======== Exercise inputs

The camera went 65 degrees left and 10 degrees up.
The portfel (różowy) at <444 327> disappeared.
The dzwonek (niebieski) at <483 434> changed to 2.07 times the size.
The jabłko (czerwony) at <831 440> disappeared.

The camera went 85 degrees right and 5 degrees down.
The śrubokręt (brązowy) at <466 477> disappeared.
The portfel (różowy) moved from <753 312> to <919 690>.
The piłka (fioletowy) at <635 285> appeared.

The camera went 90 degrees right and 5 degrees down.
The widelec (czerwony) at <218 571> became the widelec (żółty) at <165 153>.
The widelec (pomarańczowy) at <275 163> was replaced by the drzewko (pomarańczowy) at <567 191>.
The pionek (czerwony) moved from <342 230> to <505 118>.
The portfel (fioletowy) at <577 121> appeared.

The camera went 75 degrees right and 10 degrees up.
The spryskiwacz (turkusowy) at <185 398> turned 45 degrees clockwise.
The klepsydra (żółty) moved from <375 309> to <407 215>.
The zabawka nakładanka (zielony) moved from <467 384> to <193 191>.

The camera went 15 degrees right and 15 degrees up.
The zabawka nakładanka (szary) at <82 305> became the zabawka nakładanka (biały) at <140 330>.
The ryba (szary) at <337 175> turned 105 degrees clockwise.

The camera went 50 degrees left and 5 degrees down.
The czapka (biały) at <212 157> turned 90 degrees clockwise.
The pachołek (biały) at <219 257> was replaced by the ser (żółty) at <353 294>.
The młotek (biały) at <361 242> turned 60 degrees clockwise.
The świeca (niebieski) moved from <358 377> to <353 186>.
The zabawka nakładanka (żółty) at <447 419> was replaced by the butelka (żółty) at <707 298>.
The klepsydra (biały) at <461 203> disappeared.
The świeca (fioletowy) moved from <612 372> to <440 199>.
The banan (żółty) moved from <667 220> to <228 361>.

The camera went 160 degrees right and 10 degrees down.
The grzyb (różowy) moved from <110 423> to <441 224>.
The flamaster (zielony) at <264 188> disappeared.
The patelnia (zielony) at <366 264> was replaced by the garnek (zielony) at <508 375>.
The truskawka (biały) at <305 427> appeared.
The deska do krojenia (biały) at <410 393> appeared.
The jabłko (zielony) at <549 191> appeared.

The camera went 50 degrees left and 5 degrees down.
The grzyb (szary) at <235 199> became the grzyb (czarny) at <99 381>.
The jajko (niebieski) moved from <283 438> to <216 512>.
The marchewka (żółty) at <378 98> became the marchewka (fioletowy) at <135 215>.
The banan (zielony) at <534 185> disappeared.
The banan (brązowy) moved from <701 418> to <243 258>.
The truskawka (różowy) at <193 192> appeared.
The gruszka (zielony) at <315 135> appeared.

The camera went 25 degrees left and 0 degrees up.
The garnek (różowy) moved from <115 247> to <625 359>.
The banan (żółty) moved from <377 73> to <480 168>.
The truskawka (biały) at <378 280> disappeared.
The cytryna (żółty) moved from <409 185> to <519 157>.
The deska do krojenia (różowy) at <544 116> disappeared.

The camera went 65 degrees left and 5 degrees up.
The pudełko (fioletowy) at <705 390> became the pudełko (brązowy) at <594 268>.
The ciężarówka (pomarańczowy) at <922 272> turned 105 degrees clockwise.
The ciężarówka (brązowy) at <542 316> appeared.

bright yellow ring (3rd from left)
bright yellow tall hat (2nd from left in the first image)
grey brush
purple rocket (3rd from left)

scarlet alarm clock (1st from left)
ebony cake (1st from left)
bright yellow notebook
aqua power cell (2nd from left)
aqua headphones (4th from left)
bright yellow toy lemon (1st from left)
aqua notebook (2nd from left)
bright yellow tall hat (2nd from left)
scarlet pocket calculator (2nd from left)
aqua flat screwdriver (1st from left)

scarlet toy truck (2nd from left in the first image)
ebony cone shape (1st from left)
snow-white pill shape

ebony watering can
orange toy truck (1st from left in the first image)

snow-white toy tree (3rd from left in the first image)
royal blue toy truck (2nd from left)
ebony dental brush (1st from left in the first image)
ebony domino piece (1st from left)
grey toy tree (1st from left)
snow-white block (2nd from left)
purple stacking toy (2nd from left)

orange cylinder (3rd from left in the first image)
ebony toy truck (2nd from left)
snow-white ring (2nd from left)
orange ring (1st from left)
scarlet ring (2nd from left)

================

▶ [Task prompt]
Among the records above, which lines hold the word "jabłko"? Copy each one.

▶ [Answer for the task]
The jabłko (czerwony) at <831 440> disappeared.
The jabłko (zielony) at <549 191> appeared.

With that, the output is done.